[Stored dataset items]
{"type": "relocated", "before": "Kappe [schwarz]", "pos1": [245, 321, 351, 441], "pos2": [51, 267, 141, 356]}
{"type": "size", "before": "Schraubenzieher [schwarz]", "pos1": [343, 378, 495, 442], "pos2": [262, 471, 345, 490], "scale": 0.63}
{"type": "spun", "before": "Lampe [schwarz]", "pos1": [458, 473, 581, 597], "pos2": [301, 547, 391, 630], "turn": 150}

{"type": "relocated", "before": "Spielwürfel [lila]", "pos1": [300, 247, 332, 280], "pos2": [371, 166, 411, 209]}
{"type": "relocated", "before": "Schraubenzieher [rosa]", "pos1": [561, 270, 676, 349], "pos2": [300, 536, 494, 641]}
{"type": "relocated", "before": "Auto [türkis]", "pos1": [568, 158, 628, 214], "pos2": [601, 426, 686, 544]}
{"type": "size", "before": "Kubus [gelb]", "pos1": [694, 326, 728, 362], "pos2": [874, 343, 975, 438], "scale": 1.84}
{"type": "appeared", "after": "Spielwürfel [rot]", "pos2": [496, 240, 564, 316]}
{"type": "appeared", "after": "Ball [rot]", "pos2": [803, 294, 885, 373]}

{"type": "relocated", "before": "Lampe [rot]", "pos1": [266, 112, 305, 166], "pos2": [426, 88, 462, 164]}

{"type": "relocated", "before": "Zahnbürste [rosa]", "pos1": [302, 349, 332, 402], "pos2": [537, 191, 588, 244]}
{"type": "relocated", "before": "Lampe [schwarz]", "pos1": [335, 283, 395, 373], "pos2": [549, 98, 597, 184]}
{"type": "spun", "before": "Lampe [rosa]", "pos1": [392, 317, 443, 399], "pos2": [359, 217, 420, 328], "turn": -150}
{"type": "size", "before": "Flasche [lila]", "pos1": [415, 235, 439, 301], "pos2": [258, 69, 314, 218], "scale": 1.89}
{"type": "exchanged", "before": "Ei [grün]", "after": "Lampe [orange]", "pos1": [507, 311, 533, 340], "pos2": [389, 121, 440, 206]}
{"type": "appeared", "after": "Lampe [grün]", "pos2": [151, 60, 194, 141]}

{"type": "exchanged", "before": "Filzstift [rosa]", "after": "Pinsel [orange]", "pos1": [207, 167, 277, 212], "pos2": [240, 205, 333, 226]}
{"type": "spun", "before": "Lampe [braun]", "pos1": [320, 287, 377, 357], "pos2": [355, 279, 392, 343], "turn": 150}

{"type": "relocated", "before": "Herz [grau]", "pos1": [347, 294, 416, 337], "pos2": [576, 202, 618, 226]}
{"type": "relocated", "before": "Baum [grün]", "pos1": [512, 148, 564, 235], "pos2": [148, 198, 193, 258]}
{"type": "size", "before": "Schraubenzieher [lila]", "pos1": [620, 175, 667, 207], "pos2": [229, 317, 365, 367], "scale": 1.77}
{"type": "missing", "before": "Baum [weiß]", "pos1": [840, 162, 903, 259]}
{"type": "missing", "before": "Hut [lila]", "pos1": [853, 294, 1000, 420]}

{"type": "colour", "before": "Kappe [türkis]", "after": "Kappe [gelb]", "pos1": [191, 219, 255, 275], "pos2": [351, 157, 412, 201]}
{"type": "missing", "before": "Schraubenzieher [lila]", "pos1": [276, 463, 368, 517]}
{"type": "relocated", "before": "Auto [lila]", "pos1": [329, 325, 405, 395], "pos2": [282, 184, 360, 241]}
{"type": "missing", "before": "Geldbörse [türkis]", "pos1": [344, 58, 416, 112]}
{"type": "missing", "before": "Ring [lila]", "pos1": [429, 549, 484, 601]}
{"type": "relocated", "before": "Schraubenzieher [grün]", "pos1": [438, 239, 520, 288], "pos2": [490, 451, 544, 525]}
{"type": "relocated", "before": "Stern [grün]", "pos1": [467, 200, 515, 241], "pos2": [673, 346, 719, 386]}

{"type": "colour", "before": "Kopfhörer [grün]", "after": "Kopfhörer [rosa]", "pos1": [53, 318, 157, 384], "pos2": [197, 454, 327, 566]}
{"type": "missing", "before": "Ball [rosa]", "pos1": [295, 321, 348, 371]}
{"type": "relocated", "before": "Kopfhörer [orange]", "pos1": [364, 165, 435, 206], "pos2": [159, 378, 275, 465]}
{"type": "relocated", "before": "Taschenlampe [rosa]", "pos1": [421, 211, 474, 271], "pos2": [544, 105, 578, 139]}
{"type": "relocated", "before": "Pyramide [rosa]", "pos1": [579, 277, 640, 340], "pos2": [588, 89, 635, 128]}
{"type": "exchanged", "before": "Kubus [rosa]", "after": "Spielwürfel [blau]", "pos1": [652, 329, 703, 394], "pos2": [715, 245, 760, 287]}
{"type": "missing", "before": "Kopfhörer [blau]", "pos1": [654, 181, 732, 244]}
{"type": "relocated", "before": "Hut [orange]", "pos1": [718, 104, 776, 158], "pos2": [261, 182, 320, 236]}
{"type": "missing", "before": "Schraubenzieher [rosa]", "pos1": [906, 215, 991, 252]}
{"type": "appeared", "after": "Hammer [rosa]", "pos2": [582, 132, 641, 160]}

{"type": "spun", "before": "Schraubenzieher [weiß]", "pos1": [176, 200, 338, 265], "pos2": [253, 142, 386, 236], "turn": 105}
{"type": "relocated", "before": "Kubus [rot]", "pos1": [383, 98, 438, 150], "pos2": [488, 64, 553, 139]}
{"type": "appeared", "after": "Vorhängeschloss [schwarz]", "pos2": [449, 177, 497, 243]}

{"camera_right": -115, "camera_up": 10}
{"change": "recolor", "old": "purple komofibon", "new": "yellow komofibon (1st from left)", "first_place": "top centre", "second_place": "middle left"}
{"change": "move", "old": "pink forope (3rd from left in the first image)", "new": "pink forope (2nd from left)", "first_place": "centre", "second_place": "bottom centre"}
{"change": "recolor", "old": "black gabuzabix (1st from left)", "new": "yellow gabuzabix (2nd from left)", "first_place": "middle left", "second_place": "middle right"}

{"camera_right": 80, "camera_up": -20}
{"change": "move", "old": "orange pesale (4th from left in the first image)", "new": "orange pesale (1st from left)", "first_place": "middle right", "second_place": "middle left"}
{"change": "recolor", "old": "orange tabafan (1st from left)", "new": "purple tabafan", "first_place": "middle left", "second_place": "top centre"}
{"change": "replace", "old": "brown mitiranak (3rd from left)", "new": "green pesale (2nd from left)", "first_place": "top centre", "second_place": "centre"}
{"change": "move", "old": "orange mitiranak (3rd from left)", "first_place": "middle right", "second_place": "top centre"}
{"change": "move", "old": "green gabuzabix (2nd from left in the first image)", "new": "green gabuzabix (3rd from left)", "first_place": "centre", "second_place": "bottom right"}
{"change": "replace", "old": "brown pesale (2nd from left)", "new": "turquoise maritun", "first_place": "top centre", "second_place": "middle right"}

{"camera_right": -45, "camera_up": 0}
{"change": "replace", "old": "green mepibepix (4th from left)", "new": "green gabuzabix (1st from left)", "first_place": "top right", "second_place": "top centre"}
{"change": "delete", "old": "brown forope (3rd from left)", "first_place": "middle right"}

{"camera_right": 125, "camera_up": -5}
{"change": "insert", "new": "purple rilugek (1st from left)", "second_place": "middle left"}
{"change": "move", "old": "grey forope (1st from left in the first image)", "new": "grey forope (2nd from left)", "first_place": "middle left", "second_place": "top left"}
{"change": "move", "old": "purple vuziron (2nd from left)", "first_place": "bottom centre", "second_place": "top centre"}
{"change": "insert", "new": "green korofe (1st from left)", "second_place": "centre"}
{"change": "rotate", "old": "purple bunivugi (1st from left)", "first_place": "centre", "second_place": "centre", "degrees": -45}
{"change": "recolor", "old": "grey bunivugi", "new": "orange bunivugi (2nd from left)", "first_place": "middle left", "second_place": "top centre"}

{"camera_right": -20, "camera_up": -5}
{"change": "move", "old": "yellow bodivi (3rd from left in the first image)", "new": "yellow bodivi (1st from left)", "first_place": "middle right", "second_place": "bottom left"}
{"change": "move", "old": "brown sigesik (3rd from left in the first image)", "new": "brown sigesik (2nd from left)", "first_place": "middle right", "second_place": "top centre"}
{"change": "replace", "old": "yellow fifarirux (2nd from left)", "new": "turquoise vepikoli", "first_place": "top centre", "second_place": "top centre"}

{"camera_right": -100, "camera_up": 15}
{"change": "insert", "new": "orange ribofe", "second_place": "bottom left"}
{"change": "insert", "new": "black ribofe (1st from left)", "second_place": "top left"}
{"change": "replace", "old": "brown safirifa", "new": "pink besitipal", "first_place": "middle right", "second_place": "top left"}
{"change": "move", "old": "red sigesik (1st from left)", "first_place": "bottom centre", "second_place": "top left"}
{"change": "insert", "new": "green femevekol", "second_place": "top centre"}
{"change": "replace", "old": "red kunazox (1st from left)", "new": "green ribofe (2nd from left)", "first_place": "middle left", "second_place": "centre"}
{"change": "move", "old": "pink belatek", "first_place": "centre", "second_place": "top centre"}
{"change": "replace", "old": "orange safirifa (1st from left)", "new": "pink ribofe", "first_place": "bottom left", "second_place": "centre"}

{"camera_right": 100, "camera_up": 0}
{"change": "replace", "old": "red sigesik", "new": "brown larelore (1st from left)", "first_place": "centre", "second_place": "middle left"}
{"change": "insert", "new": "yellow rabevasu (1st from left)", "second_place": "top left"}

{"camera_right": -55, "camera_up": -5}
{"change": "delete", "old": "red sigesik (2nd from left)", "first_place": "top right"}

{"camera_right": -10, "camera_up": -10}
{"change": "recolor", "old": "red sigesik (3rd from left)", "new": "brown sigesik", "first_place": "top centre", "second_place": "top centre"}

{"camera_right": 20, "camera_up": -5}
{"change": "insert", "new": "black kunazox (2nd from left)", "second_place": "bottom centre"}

## PROBLEM DESCRIPTION:
In the records above, the line with "komofibon (1st from" marks the start and the line with "forope (3rd from left in" marks the end; copy that stretch exactly, both lines included, and nothing else.

## EXERCISE OUTPUT:
{"change": "recolor", "old": "purple komofibon", "new": "yellow komofibon (1st from left)", "first_place": "top centre", "second_place": "middle left"}
{"change": "move", "old": "pink forope (3rd from left in the first image)", "new": "pink forope (2nd from left)", "first_place": "centre", "second_place": "bottom centre"}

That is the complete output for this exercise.